━━ Records ━━

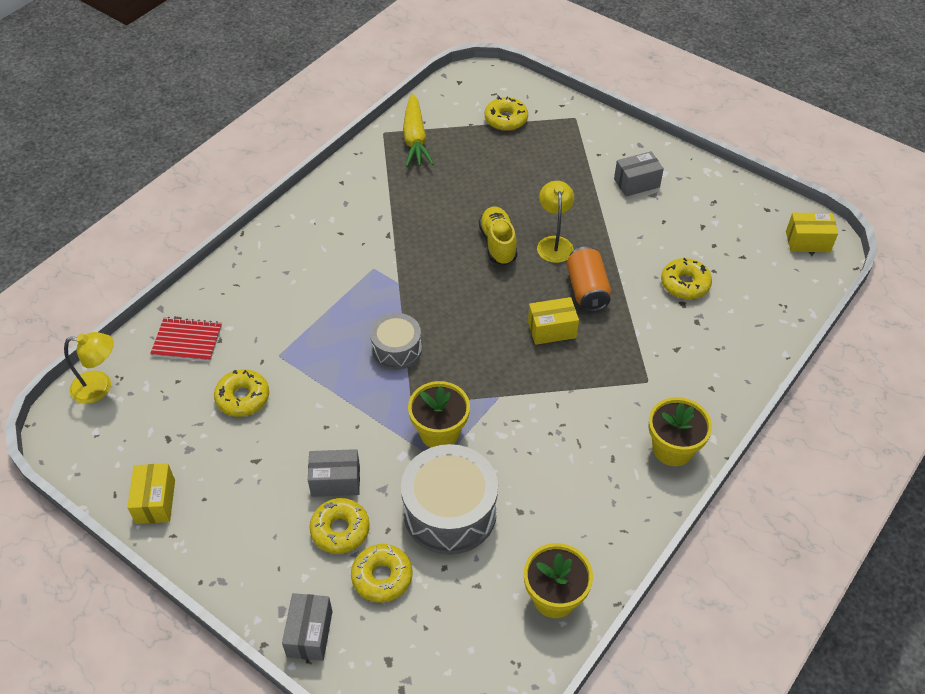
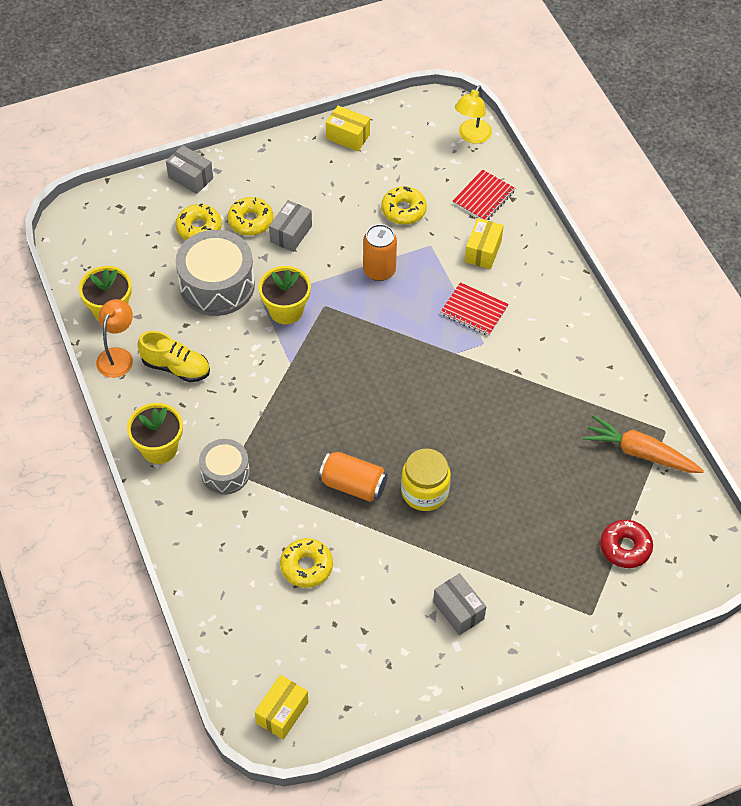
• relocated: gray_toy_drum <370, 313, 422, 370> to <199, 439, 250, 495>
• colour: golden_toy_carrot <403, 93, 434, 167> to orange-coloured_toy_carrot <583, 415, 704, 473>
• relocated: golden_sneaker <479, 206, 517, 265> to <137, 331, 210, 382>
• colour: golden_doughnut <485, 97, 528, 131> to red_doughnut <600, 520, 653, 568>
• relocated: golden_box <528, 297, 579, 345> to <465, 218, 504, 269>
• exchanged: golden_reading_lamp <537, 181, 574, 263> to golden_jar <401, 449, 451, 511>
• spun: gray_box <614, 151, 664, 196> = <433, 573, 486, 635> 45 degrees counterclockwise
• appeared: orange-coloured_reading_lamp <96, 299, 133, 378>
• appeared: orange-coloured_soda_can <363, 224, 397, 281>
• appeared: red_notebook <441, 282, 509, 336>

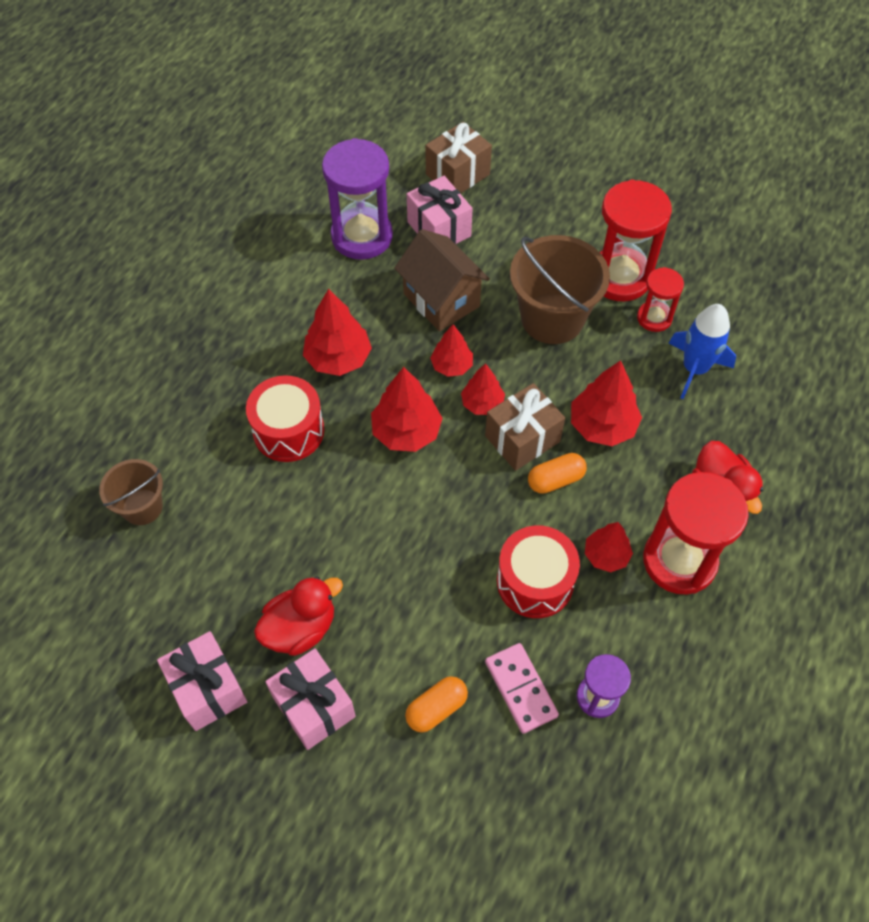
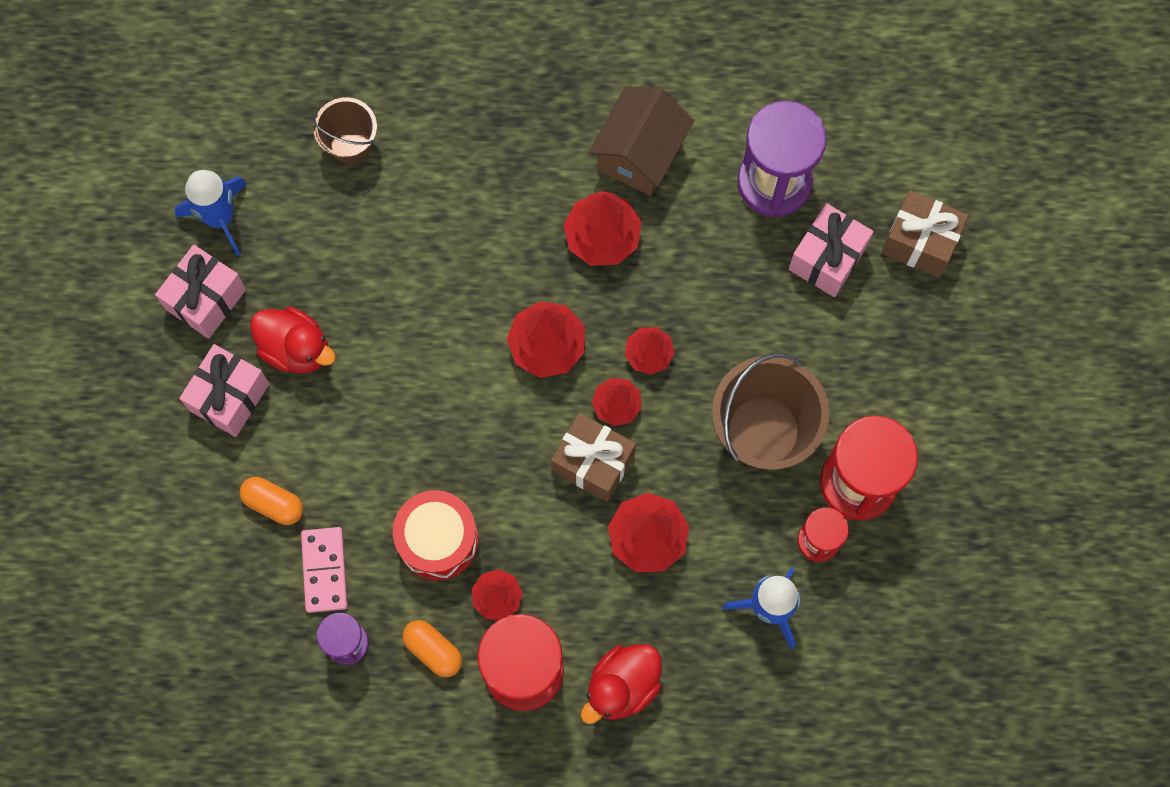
• missing: red_toy_drum <246, 375, 324, 462>
• relocated: brown_cottage <394, 229, 490, 331> to <589, 87, 694, 196>
• spun: pink_domino_piece <485, 643, 559, 734> = <301, 527, 348, 613> 45 degrees counterclockwise
• relocated: orange-coloured_pill <528, 453, 587, 494> to <402, 620, 462, 677>
• appeared: royal_blue_rocket <175, 170, 247, 256>

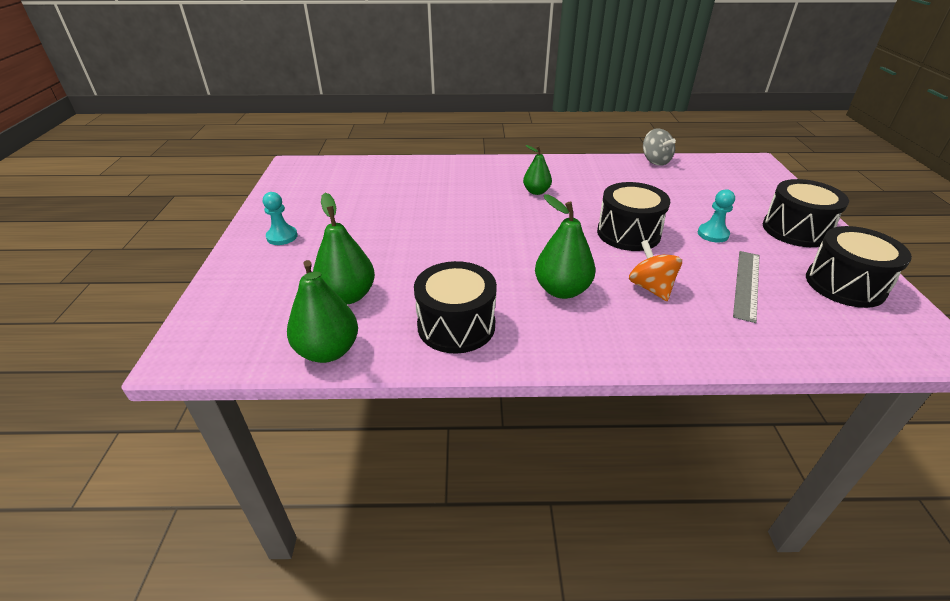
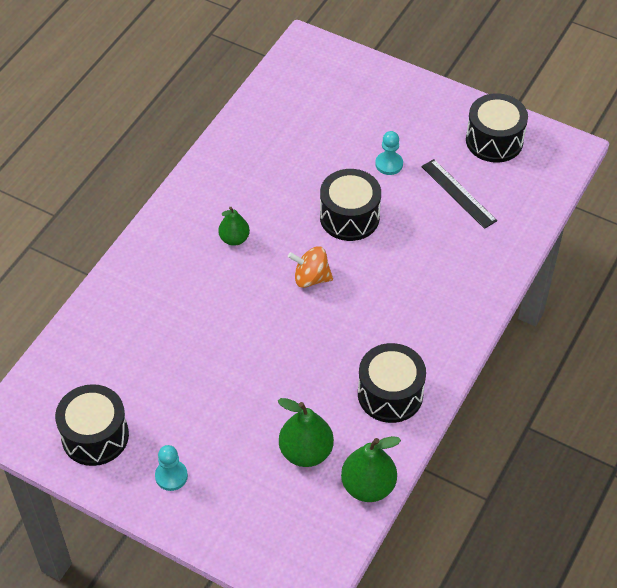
• missing: emerald_pear_fruit <535, 194, 595, 299>
• relocated: orange-coloured_toy_top <629, 240, 682, 301> to <288, 246, 333, 288>
• missing: gray_toy_top <643, 128, 676, 166>
• colour: gray_straightedge <733, 251, 760, 323> to ebony_straightedge <421, 159, 497, 229>
• relocated: ebony_toy_drum <763, 179, 849, 247> to <55, 384, 129, 466>

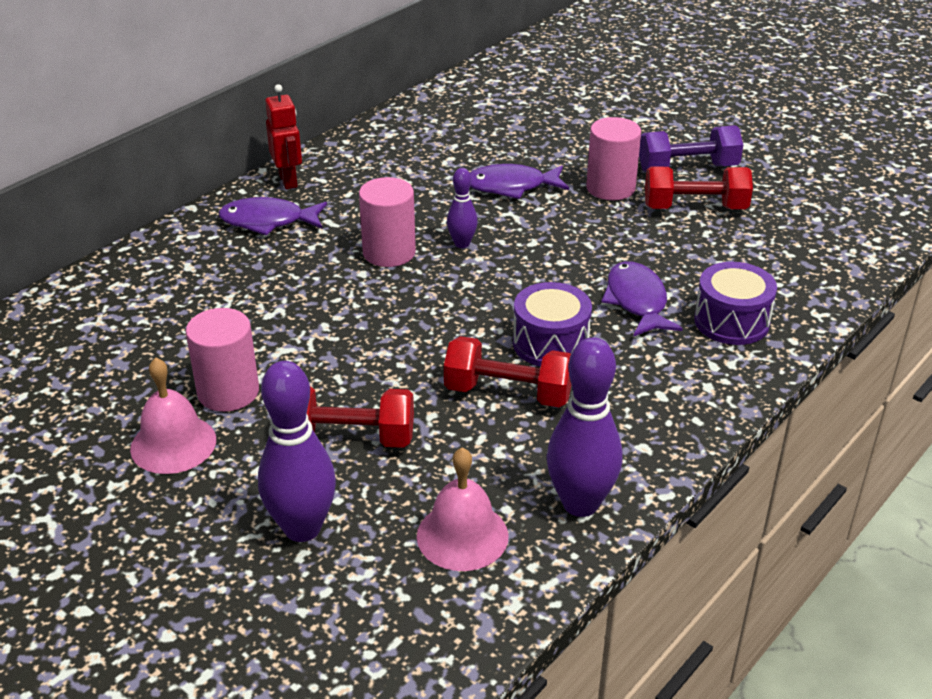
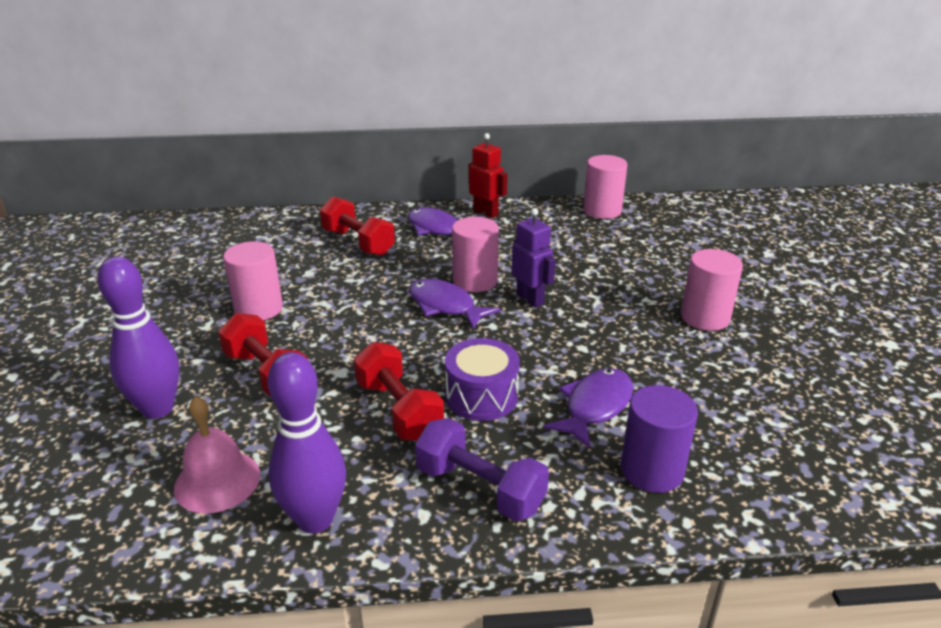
• missing: pink_bell <130, 358, 216, 474>
• spun: red_robot_figure <265, 84, 302, 189> = <469, 133, 507, 218> 75 degrees counterclockwise
• exchanged: royal_purple_tenpin <447, 168, 478, 248> to royal_purple_robot_figure <512, 208, 556, 308>
• relocated: royal_purple_fish_figure <470, 164, 569, 199> to <409, 279, 500, 329>
• relocated: royal_purple_dumbbell <639, 125, 743, 172> to <415, 418, 549, 522>
• relocated: red_dumbbell <645, 167, 753, 209> to <320, 196, 395, 256>
• exchanged: royal_purple_toy_drum <694, 262, 777, 345> to royal_purple_solid_cylinder <621, 385, 698, 493>
• appeared: pink_solid_cylinder <583, 155, 627, 219>

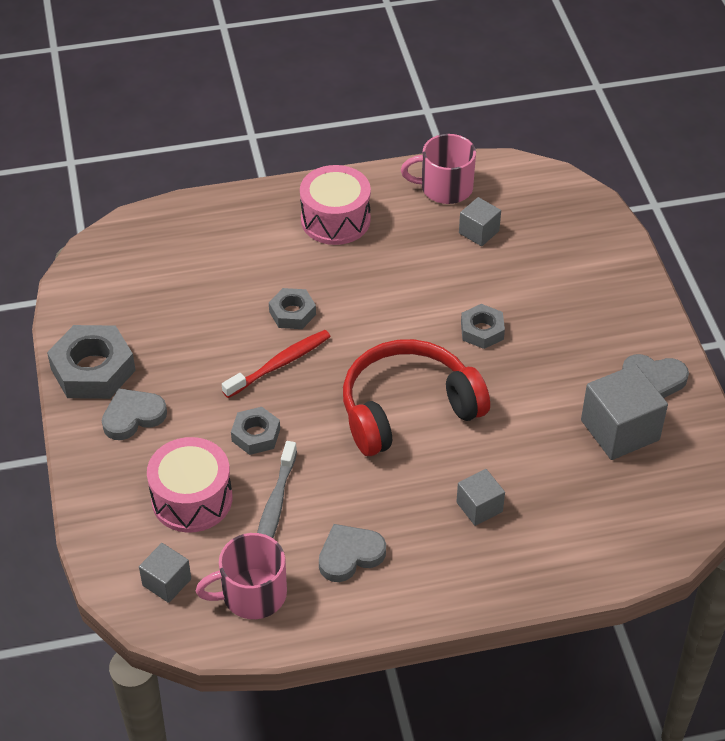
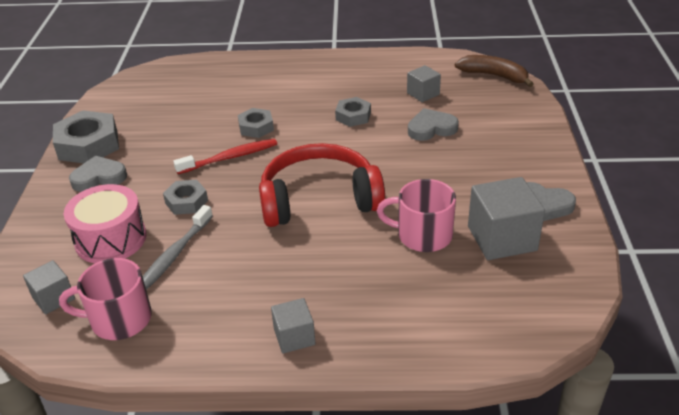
• missing: pink_toy_drum <300, 165, 371, 245>
• relocated: gray_heart <319, 524, 386, 582> to <408, 108, 459, 141>
• relocated: pink_tea_mug <401, 134, 476, 204> to <377, 179, 456, 252>
• relocated: gray_cube <456, 469, 505, 526> to <271, 298, 315, 354>
• relocated: gray_nut <461, 304, 505, 349> to <335, 97, 371, 127>
• appeared: brown_toy_banana <455, 55, 534, 87>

━━━

Task:
Only the lines above starting at the one containing "520, 653, 568>" and ending at the one containing "224, 397, 281>", both included, are to be returned, exactly as they read.

Your solution:
• colour: golden_doughnut <485, 97, 528, 131> to red_doughnut <600, 520, 653, 568>
• relocated: golden_box <528, 297, 579, 345> to <465, 218, 504, 269>
• exchanged: golden_reading_lamp <537, 181, 574, 263> to golden_jar <401, 449, 451, 511>
• spun: gray_box <614, 151, 664, 196> = <433, 573, 486, 635> 45 degrees counterclockwise
• appeared: orange-coloured_reading_lamp <96, 299, 133, 378>
• appeared: orange-coloured_soda_can <363, 224, 397, 281>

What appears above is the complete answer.